● **Given data**

[Start of Attachment]

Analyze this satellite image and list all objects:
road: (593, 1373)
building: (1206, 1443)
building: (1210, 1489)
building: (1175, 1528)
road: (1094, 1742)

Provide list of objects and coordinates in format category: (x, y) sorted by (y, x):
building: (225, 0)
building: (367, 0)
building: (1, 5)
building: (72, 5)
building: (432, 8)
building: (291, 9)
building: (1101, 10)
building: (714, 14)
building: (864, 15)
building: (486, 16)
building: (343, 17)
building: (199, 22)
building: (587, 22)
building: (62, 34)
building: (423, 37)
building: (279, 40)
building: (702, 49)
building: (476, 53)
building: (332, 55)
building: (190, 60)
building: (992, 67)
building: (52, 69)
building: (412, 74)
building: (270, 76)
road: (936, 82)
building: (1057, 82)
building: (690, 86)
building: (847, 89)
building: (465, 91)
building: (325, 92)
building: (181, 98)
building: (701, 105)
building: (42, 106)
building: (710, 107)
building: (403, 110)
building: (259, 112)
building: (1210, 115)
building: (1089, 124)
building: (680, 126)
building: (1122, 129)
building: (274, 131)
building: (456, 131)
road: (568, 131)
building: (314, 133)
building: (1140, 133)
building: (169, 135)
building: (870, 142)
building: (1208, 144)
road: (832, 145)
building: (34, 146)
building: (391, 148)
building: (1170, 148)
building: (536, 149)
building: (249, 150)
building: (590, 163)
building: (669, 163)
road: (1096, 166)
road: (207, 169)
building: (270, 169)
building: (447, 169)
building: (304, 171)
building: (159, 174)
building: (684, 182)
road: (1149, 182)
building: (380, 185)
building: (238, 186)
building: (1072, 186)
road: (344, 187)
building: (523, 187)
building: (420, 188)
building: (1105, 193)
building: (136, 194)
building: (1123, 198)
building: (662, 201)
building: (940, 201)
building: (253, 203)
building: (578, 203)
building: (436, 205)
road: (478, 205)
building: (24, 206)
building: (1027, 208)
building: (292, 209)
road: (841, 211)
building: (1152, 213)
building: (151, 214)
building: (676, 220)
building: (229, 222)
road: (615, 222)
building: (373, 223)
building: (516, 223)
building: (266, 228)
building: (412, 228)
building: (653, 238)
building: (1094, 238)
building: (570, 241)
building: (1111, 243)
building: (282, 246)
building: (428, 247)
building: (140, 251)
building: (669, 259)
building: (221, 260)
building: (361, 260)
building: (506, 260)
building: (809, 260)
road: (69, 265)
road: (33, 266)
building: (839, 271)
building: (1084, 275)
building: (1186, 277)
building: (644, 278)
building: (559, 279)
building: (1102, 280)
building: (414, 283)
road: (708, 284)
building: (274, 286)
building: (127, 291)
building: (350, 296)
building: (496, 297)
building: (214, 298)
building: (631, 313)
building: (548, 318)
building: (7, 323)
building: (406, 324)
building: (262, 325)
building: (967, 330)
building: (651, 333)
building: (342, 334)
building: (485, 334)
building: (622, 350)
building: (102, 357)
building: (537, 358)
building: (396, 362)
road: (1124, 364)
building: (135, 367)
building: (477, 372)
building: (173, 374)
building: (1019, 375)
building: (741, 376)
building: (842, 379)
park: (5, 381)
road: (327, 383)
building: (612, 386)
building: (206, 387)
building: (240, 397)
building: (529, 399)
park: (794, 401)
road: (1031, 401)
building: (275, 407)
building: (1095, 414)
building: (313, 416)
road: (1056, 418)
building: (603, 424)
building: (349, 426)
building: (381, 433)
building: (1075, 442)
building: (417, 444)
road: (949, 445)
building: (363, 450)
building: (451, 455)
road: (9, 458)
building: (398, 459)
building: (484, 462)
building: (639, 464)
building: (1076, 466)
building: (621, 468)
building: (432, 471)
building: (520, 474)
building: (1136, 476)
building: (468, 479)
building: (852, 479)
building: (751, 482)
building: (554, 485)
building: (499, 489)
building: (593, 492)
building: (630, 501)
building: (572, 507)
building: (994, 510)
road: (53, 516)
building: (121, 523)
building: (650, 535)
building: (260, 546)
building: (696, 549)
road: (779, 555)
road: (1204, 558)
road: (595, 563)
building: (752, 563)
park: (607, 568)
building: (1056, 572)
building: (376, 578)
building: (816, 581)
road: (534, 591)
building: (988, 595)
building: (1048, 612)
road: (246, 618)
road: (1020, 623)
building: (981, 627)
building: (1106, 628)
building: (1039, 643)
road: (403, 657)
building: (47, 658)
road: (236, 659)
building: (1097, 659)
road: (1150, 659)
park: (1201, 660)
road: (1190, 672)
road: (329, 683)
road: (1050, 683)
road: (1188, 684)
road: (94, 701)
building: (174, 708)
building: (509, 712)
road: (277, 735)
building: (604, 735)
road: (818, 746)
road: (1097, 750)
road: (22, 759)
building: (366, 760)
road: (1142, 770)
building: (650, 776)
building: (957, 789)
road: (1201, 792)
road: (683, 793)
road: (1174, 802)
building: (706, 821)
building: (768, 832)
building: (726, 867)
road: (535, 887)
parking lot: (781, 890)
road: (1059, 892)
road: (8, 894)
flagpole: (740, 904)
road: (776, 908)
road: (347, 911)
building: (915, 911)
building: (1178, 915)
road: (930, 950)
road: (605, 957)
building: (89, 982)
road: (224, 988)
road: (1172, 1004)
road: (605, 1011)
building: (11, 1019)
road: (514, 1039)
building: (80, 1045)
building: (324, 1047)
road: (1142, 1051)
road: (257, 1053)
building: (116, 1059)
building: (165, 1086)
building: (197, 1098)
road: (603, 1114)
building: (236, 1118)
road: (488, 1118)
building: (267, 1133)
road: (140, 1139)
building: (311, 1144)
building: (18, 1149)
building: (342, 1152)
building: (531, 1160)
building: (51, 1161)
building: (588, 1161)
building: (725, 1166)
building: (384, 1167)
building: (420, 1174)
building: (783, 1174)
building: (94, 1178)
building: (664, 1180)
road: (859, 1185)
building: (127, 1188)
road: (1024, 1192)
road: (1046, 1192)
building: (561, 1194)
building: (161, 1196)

[End of Attachment]

● **What the task requires**
Using the material above, gather every line that includes "list".

● **Exercise result**
Analyze this satellite image and list all objects:
Provide list of objects and coordinates in format category: (x, y) sorted by (y, x):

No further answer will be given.